_TASK TO CARRY OUT_.
Find the line below with "(238, 143) = (198, 215): pink" and the line with "(204, 240) = (339, 233): pink". Output them and the lines between, exactly, but not the pictures.

_MATERIAL SUPPLIED_.
= Beginning of Section =
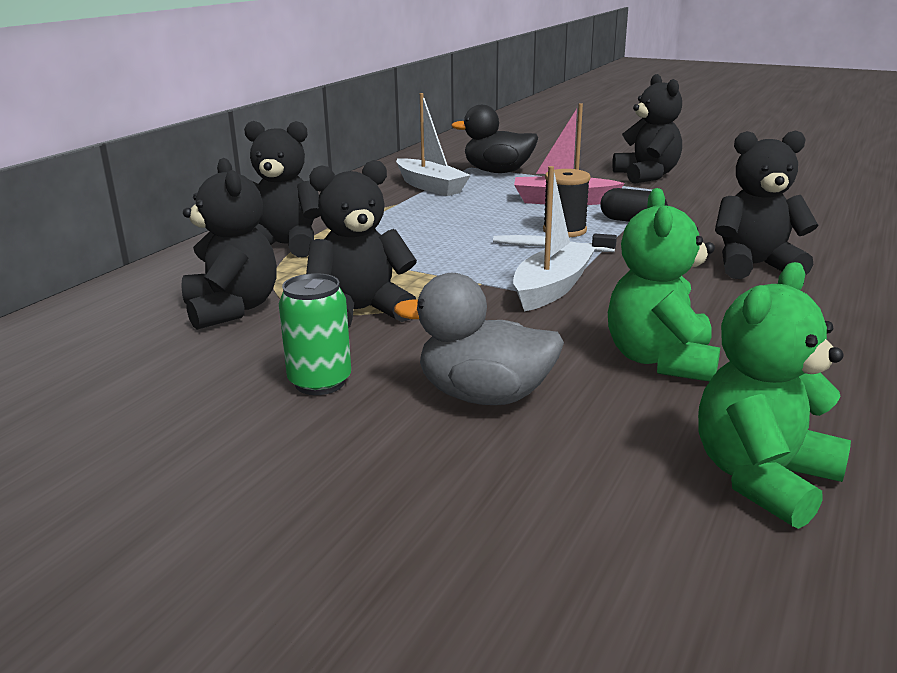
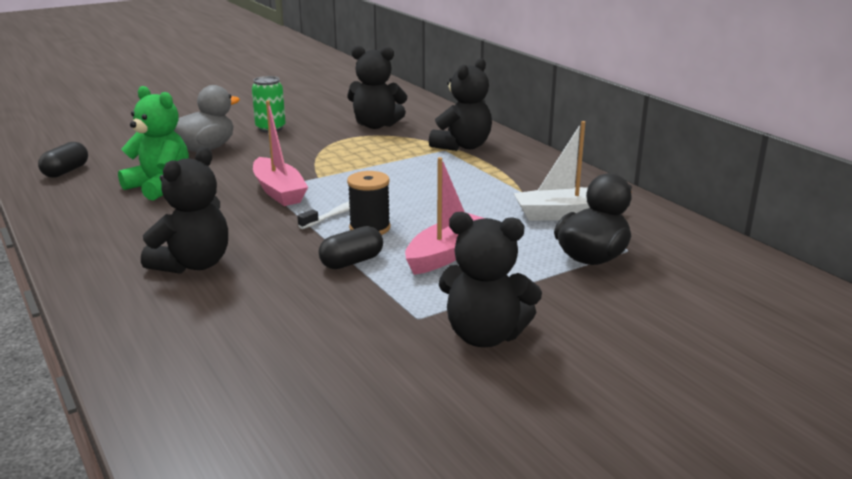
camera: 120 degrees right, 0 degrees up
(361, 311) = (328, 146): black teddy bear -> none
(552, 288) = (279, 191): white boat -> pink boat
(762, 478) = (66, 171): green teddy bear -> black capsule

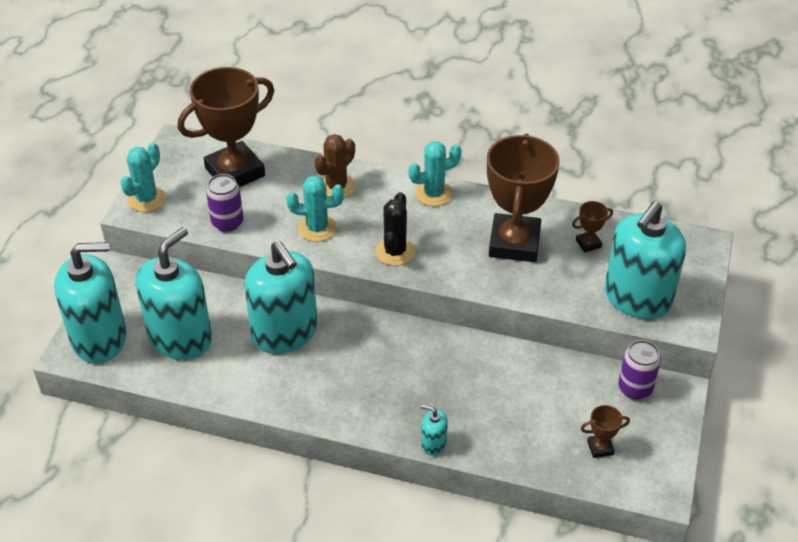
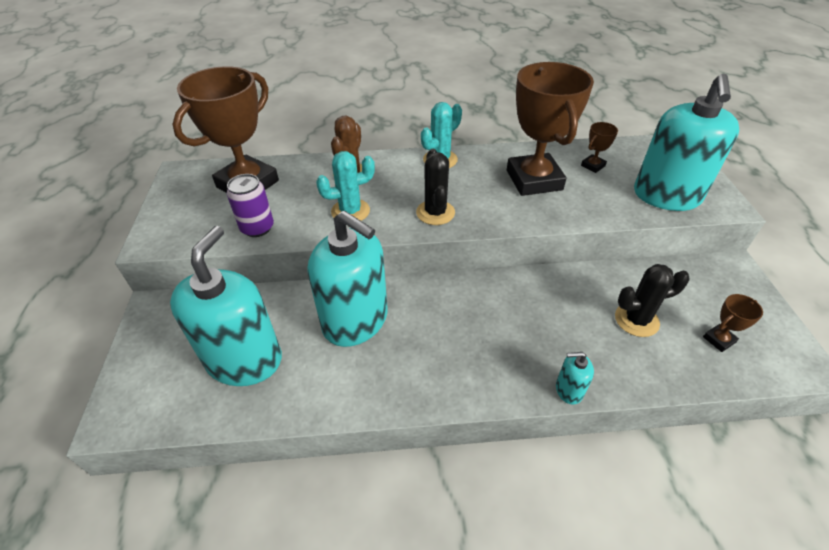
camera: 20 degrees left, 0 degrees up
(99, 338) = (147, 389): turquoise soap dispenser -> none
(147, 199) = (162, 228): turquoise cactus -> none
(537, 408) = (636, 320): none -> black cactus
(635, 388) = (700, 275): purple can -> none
= End of Section =
= Beginning of Section =
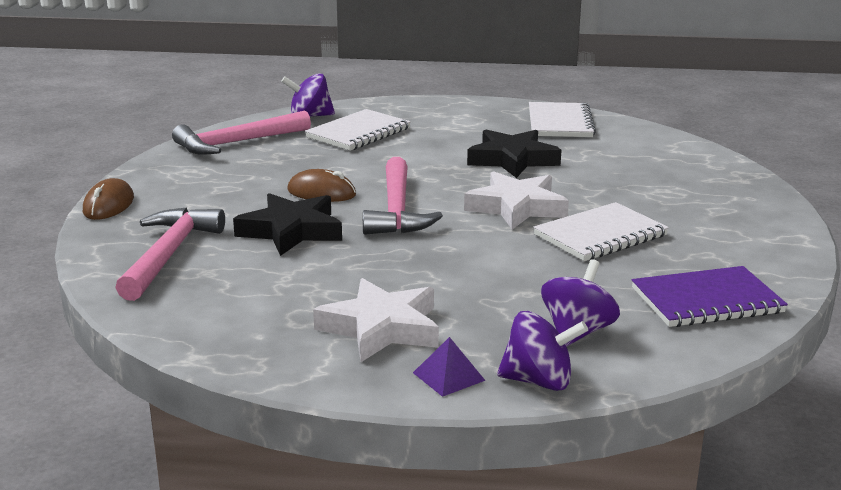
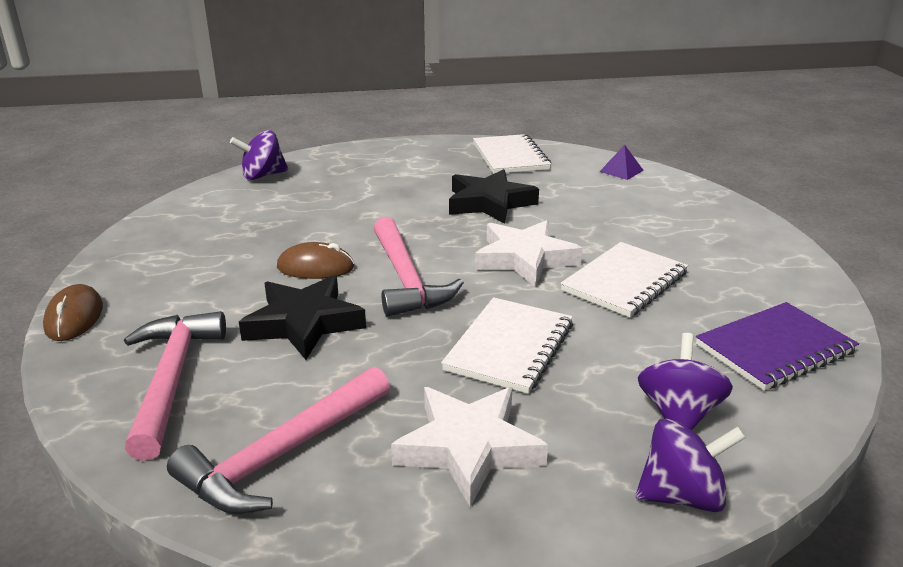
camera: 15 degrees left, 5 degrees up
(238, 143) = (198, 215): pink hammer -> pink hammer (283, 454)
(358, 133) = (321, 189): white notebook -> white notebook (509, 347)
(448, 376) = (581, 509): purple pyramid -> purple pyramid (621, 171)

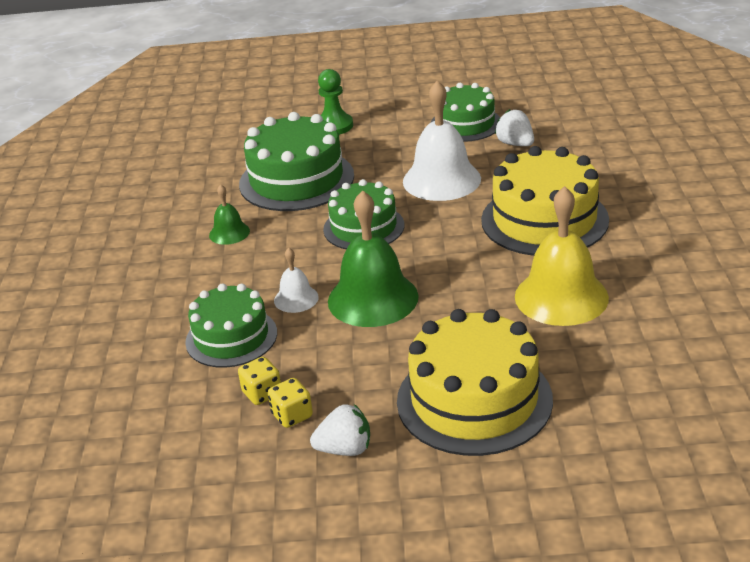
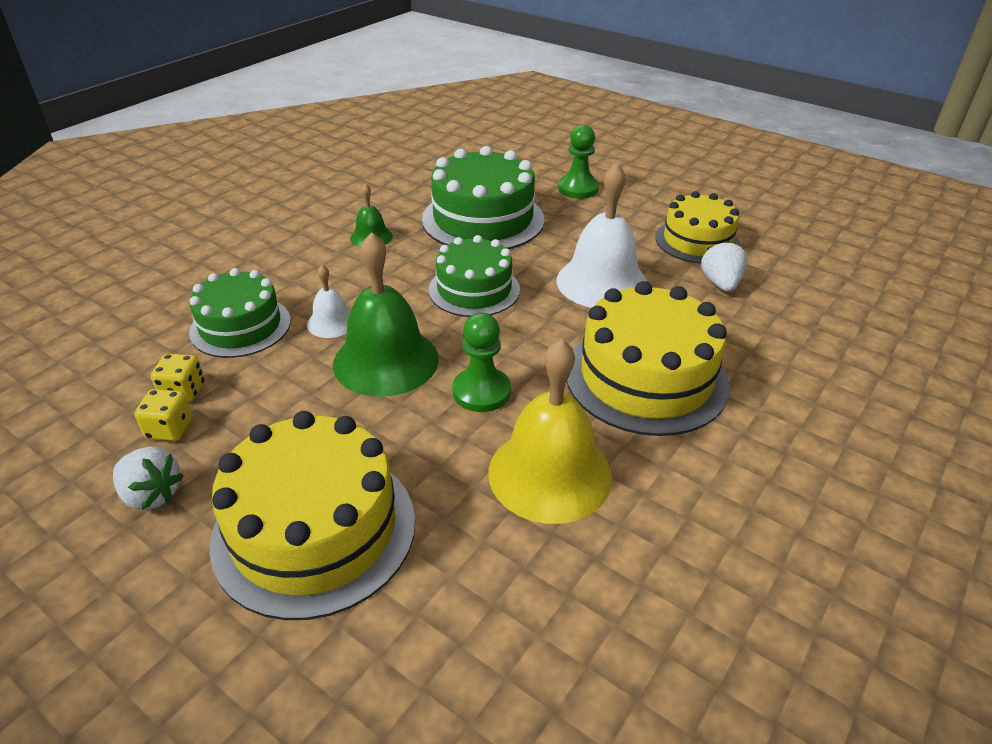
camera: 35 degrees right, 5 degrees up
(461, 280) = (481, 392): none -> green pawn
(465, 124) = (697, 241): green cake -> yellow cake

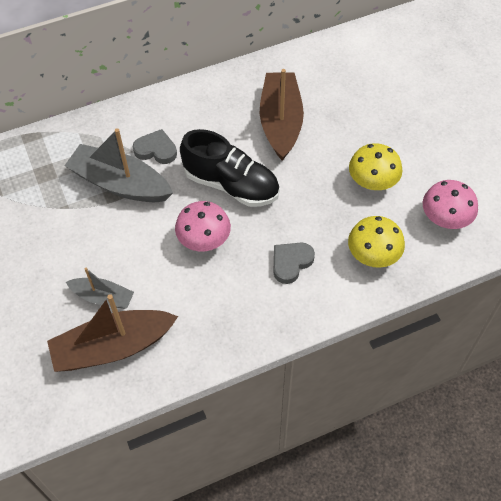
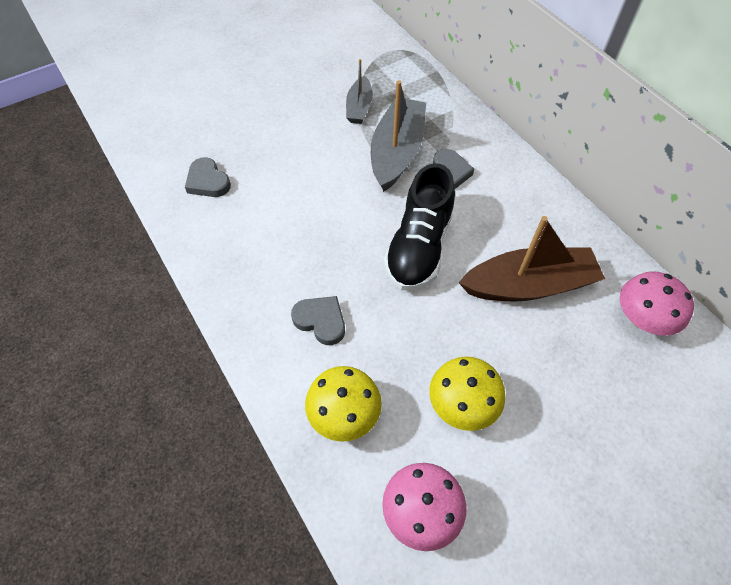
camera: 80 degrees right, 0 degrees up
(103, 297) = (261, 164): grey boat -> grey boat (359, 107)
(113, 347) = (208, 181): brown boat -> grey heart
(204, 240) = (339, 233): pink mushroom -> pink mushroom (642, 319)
= End of Section =
= Beginning of Section =
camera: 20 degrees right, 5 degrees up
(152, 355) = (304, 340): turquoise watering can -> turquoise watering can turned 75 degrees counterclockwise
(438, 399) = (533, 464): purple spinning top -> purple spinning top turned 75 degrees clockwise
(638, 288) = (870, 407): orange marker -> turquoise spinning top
= End of Section =
_SOLUTION FOR THIS TASK_.
(238, 143) = (198, 215): pink hammer -> pink hammer (283, 454)
(358, 133) = (321, 189): white notebook -> white notebook (509, 347)
(448, 376) = (581, 509): purple pyramid -> purple pyramid (621, 171)

camera: 35 degrees right, 5 degrees up
(461, 280) = (481, 392): none -> green pawn
(465, 124) = (697, 241): green cake -> yellow cake

camera: 80 degrees right, 0 degrees up
(103, 297) = (261, 164): grey boat -> grey boat (359, 107)
(113, 347) = (208, 181): brown boat -> grey heart
(204, 240) = (339, 233): pink mushroom -> pink mushroom (642, 319)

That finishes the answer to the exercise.